# ASSIGNMENT:
For each record below, set it down exactly but leave out any picture.
╭─ DATASET EXCERPTS
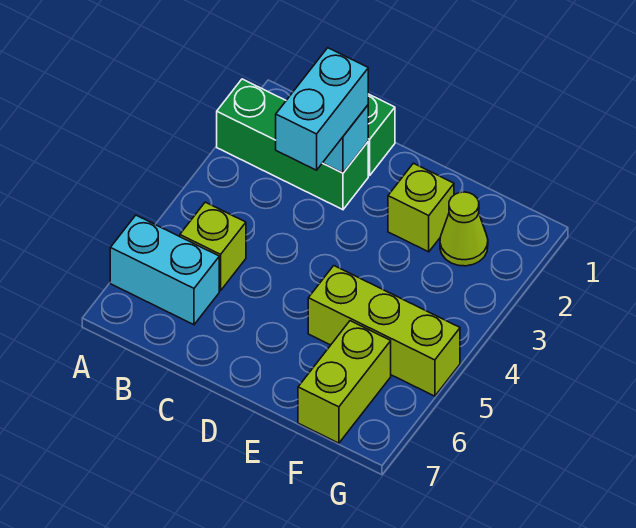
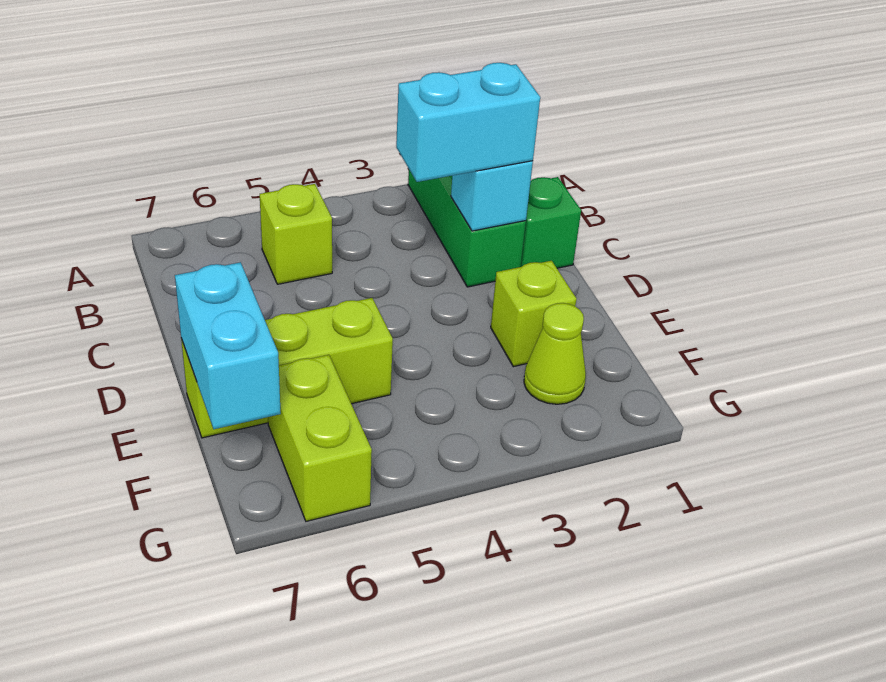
cyan 1x2 brick [110,215,219,325] -> cyan 1x2 brick moved to [175,262,281,429]
lime 1x3 brick [308,266,460,396] -> lime 1x3 brick turned to [181,298,393,438]
lime 1x2 brick [298,321,391,443] -> lime 1x2 brick turned to [268,355,372,521]

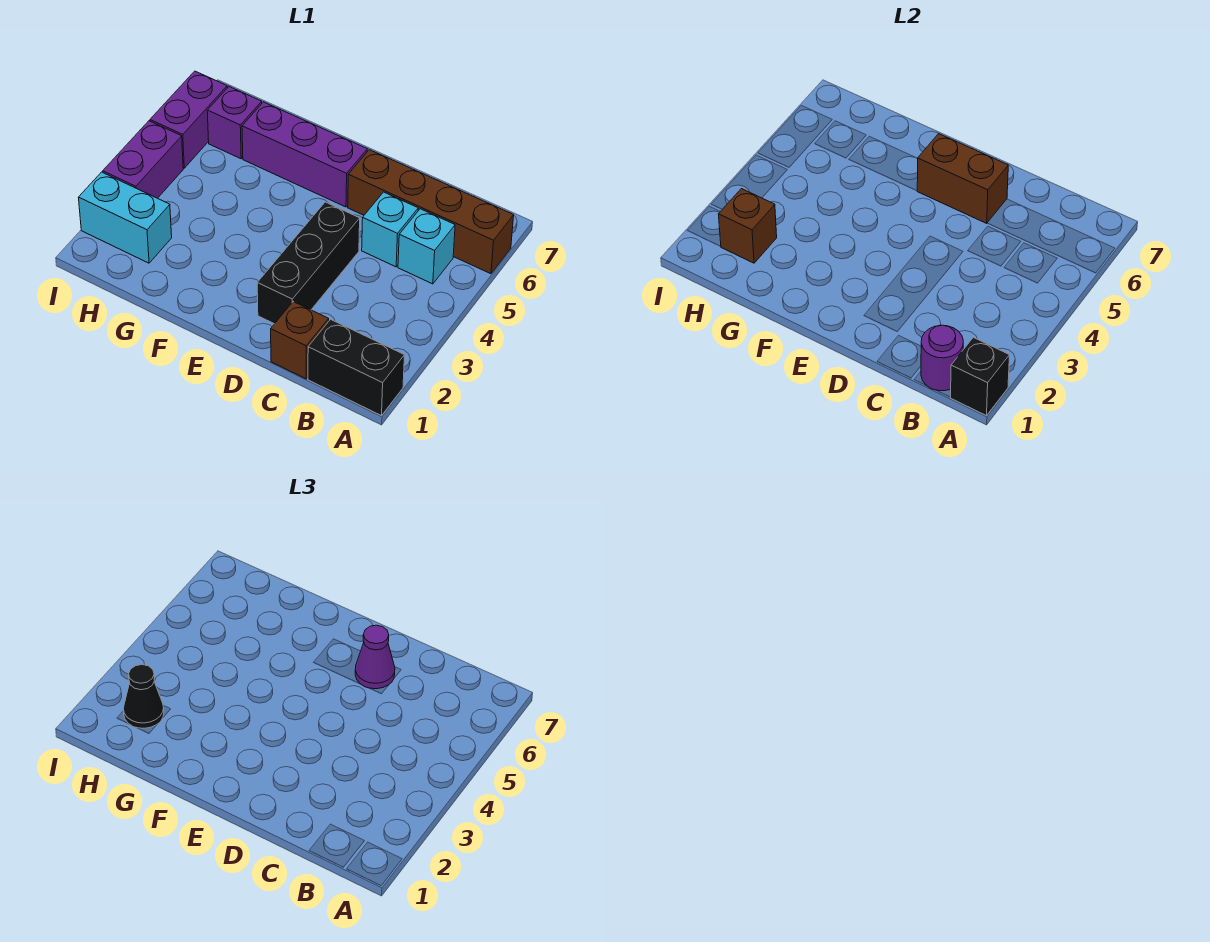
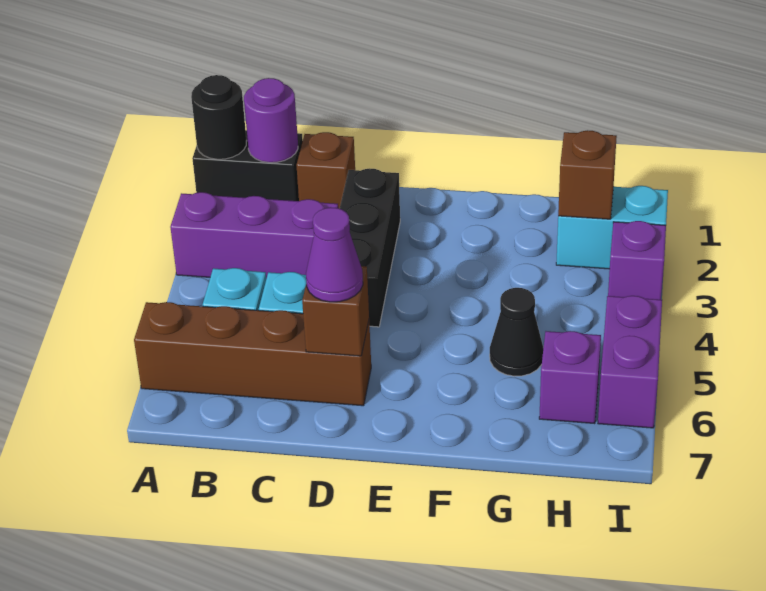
black 1x1 brick [950,337,1010,416] -> black 1x1 round brick [191,75,246,159]
brown 1x2 brick [917,134,1008,223] -> brown 1x1 brick [302,266,369,356]
purple 1x3 brick [242,102,367,207] -> purple 1x3 brick moved to [170,192,338,279]
black 1x1 cone [123,665,164,728] -> black 1x1 cone moved to [490,288,543,376]
purple 1x2 brick [103,121,183,198] -> purple 1x1 brick [608,221,666,300]

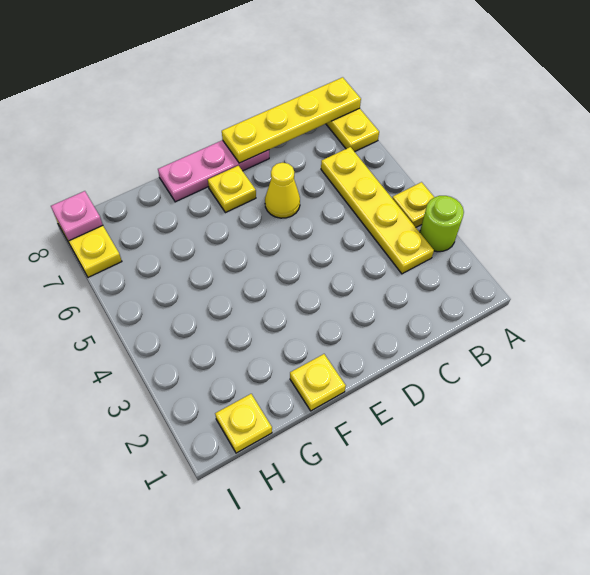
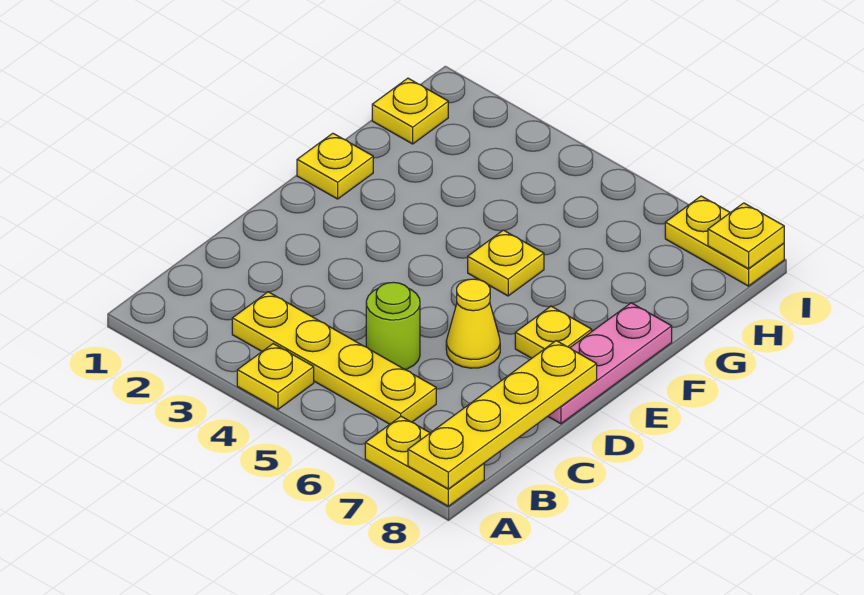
lime 1x1 round brick [420,196,464,252] -> lime 1x1 round brick moved to [366,282,420,370]
none -> yellow 1x1 plate [468,230,544,296]
pink 1x1 plate [51,191,103,241] -> yellow 1x1 plate [708,203,784,269]

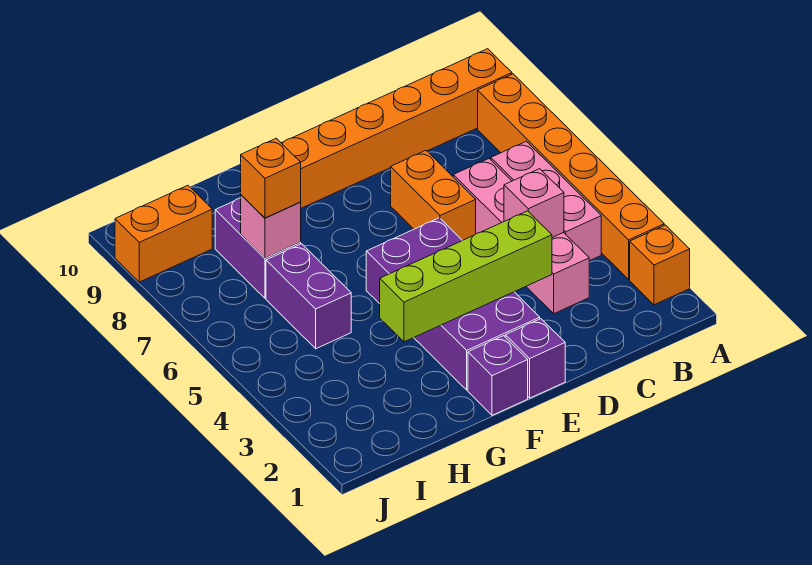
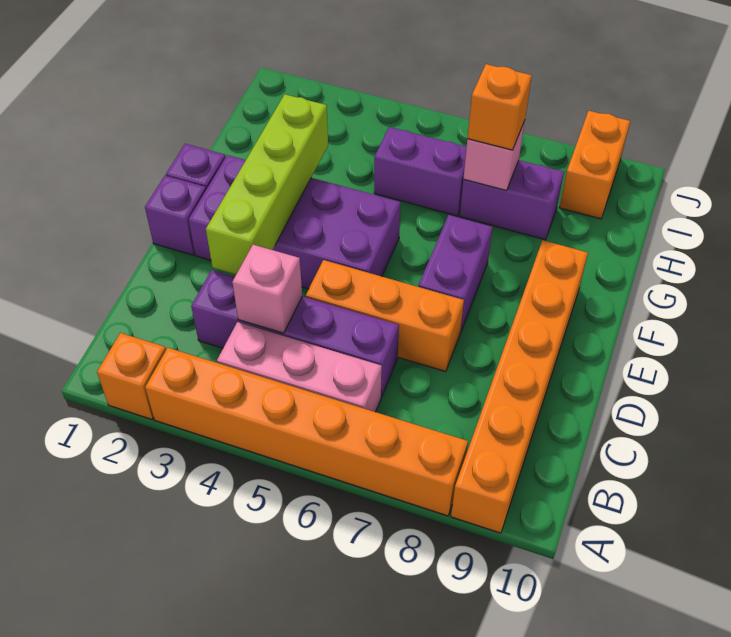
pink 1x4 brick [453,159,589,314] -> purple 1x4 brick [191,270,399,397]
orange 1x2 brick [391,151,476,241] -> orange 1x3 brick [306,260,464,372]
none -> purple 1x2 brick [418,215,493,333]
╰─
# EXERCISE RESPONSE:
cyan 1x2 brick [110,215,219,325] -> cyan 1x2 brick moved to [175,262,281,429]
lime 1x3 brick [308,266,460,396] -> lime 1x3 brick turned to [181,298,393,438]
lime 1x2 brick [298,321,391,443] -> lime 1x2 brick turned to [268,355,372,521]

black 1x1 brick [950,337,1010,416] -> black 1x1 round brick [191,75,246,159]
brown 1x2 brick [917,134,1008,223] -> brown 1x1 brick [302,266,369,356]
purple 1x3 brick [242,102,367,207] -> purple 1x3 brick moved to [170,192,338,279]
black 1x1 cone [123,665,164,728] -> black 1x1 cone moved to [490,288,543,376]
purple 1x2 brick [103,121,183,198] -> purple 1x1 brick [608,221,666,300]

lime 1x1 round brick [420,196,464,252] -> lime 1x1 round brick moved to [366,282,420,370]
none -> yellow 1x1 plate [468,230,544,296]
pink 1x1 plate [51,191,103,241] -> yellow 1x1 plate [708,203,784,269]

pink 1x4 brick [453,159,589,314] -> purple 1x4 brick [191,270,399,397]
orange 1x2 brick [391,151,476,241] -> orange 1x3 brick [306,260,464,372]
none -> purple 1x2 brick [418,215,493,333]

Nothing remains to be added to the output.